Given entries:
- - -

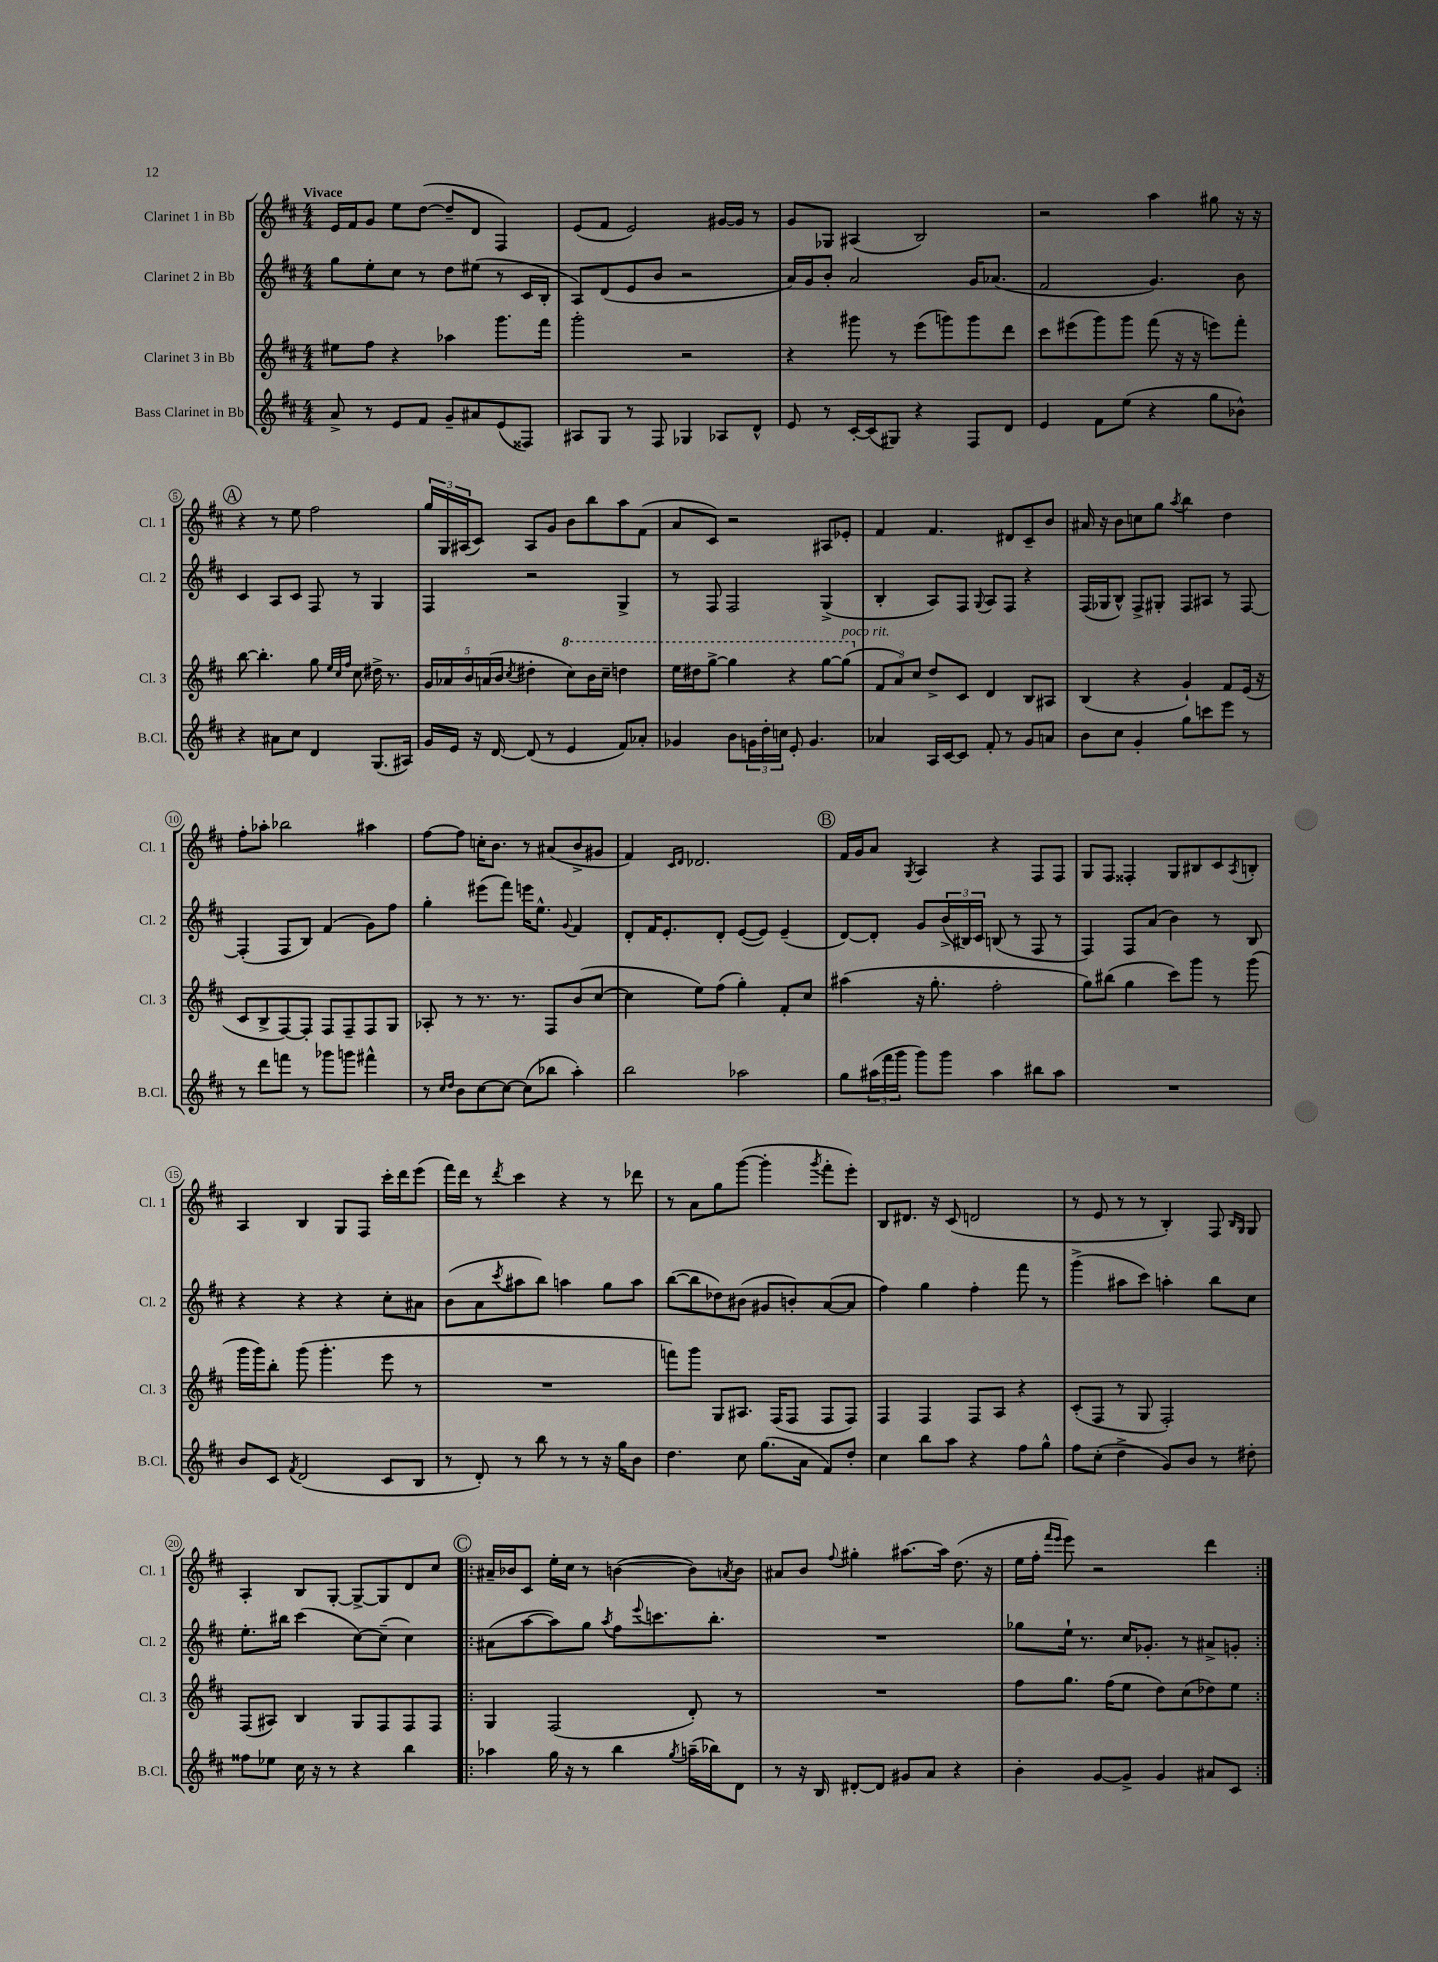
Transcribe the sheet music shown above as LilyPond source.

- - -

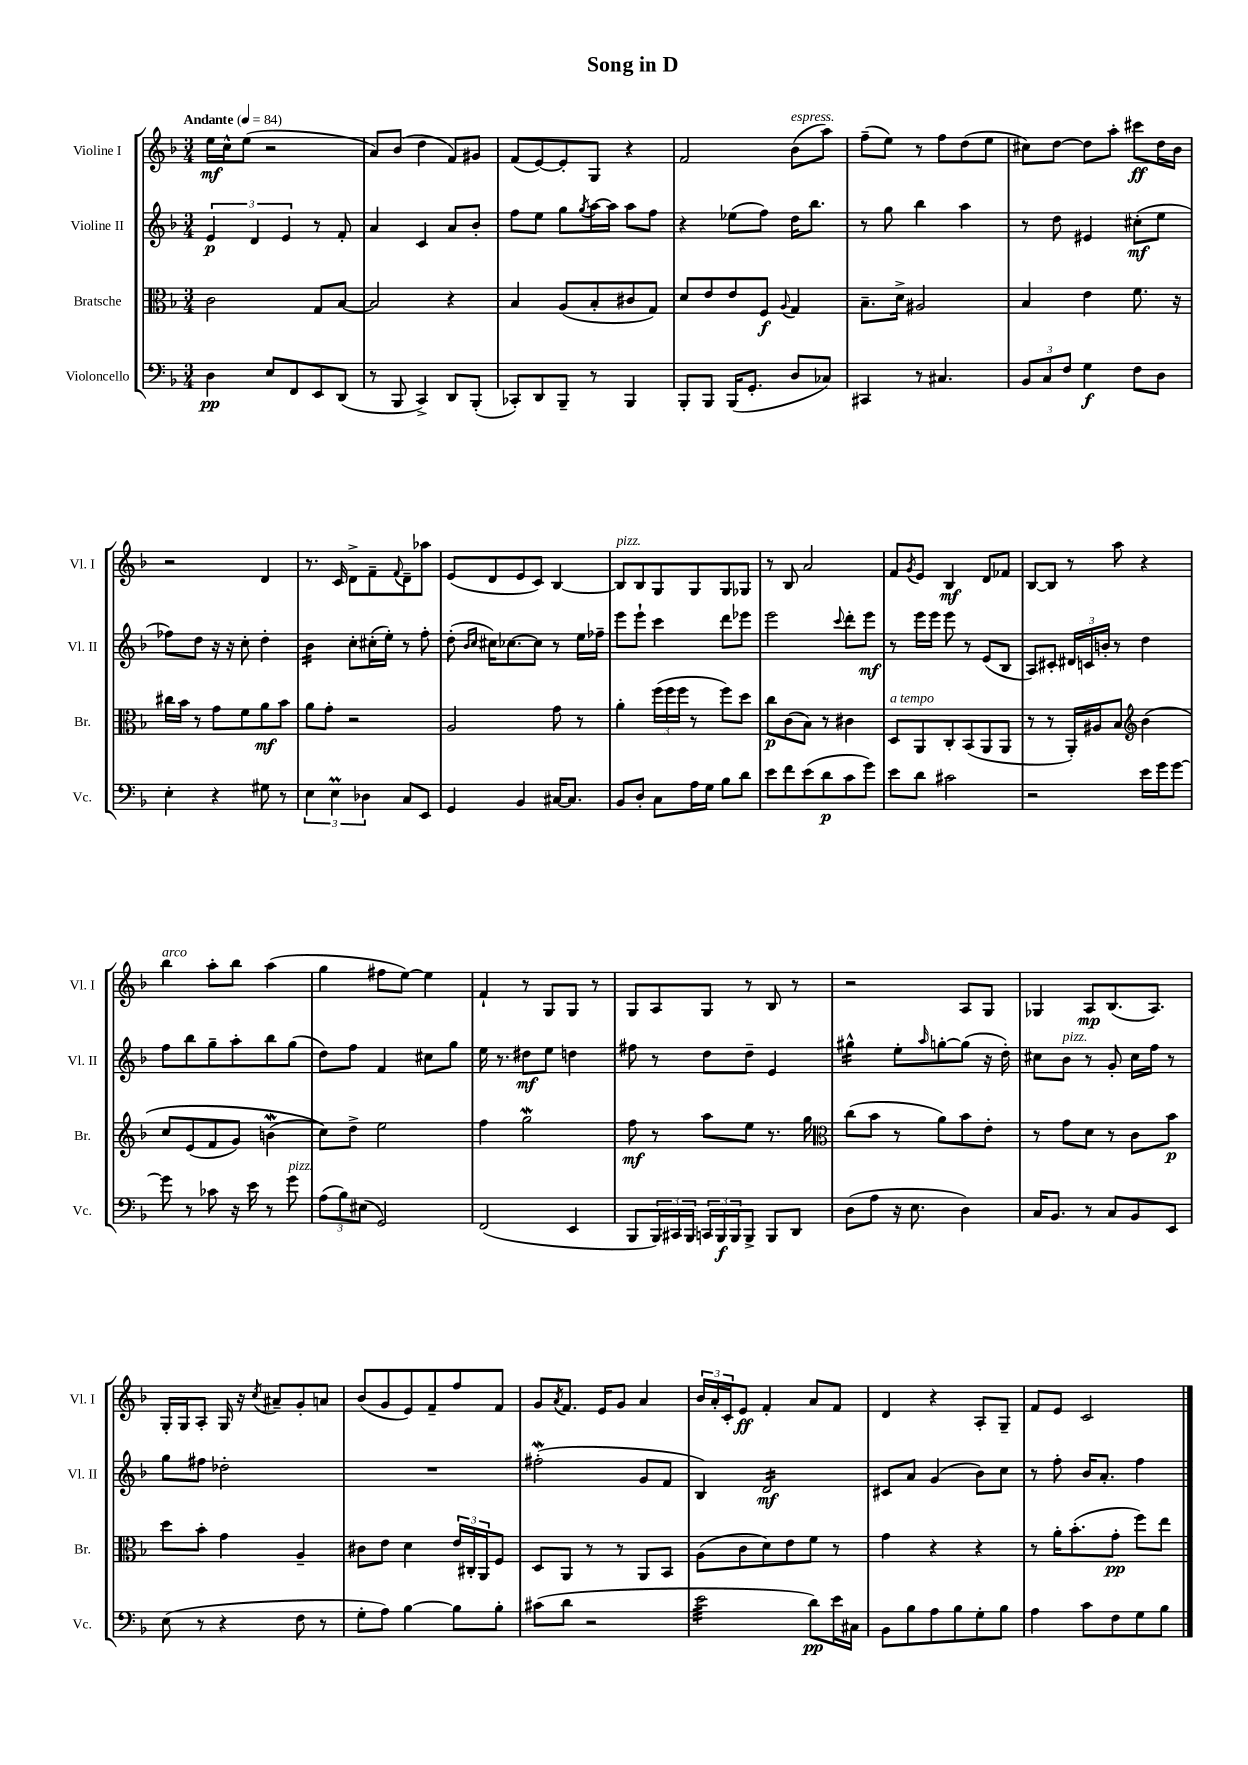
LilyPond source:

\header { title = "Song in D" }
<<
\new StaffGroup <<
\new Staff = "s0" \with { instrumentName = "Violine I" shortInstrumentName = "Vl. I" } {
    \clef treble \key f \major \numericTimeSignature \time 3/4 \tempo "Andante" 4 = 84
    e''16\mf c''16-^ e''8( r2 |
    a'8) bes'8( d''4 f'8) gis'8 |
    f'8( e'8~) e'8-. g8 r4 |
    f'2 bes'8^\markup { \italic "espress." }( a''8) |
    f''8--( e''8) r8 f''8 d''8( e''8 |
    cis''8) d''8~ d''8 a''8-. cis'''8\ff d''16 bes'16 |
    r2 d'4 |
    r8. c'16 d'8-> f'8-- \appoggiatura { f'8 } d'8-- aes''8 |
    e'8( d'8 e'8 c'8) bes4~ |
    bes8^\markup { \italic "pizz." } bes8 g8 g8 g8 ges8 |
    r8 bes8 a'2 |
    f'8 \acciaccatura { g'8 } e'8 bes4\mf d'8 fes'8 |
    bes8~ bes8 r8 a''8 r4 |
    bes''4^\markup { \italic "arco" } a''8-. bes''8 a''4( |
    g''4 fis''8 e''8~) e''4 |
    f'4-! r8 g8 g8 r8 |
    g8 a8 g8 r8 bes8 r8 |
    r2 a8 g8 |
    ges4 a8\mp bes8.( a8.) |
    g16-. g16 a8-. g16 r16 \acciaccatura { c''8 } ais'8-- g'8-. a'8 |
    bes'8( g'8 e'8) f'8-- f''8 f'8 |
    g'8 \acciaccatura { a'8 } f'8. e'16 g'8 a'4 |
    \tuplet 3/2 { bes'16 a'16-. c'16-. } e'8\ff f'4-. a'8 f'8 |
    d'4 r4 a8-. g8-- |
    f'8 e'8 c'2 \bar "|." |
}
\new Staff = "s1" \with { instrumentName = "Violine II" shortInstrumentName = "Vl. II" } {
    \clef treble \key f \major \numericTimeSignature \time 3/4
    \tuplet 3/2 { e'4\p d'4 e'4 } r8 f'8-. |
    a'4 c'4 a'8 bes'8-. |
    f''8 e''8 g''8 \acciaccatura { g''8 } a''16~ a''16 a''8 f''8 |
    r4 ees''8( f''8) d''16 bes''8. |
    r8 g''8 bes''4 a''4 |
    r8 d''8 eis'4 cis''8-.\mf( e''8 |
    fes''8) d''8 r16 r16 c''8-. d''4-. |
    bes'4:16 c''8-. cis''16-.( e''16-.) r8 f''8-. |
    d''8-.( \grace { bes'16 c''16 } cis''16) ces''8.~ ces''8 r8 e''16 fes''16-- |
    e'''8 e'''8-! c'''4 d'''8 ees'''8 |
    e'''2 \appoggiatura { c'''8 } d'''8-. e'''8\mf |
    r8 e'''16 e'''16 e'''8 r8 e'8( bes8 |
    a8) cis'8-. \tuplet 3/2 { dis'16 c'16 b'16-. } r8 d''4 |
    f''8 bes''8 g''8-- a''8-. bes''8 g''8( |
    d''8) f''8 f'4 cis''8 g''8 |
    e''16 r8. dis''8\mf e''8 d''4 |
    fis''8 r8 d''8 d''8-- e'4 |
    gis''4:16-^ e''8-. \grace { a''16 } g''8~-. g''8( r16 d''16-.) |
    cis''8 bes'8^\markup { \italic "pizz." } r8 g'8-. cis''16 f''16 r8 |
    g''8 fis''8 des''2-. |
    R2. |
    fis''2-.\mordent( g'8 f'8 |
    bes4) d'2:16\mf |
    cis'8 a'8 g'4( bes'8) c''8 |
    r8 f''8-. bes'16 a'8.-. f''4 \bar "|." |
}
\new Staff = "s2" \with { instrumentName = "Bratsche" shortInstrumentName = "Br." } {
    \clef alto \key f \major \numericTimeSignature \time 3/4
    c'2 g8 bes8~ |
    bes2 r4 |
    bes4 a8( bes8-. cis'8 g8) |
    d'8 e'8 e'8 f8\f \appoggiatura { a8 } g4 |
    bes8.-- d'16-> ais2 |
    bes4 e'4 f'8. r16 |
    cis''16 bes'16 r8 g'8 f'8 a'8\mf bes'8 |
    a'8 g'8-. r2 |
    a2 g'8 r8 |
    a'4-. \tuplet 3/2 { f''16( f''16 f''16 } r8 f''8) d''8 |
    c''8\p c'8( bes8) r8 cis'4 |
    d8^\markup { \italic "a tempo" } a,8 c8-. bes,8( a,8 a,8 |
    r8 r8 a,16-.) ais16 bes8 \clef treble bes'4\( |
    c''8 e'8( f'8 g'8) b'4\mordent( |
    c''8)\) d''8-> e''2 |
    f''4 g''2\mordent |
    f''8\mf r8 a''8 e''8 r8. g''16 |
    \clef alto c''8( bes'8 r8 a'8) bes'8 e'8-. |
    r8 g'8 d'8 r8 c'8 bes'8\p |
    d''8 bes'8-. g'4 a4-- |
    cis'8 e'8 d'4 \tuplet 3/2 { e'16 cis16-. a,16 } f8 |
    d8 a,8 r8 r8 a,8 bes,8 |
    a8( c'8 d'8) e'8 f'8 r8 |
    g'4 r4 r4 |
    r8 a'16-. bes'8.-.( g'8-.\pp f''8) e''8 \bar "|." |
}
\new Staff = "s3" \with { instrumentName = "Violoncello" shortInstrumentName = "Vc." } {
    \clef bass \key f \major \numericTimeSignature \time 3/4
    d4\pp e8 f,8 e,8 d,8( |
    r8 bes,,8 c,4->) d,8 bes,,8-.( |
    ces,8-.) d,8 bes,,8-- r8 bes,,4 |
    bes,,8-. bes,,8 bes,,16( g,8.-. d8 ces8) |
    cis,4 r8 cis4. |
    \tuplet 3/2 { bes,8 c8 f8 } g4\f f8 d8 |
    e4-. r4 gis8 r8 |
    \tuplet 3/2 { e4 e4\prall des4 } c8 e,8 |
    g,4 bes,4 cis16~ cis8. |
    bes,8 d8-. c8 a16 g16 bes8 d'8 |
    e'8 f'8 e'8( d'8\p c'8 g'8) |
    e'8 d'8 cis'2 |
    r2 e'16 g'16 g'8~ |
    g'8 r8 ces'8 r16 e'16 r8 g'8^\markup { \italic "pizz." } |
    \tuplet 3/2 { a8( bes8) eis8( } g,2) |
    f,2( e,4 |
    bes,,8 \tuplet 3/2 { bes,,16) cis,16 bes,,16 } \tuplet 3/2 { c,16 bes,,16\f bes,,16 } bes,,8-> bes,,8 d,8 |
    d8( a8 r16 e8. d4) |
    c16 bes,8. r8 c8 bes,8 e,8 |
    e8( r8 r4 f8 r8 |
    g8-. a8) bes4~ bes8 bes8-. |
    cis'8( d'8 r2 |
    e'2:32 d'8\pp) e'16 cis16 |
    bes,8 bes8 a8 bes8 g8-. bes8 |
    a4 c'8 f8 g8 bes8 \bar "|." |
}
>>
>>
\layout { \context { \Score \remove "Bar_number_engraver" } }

- - -

Requirements:
Which lines in the records contain the string "numericTimeSignature"? Pull out each one, matching case exactly.

Answer for this exercise:
    \clef treble \key f \major \numericTimeSignature \time 3/4 \tempo "Andante" 4 = 84
    \clef treble \key f \major \numericTimeSignature \time 3/4
    \clef alto \key f \major \numericTimeSignature \time 3/4
    \clef bass \key f \major \numericTimeSignature \time 3/4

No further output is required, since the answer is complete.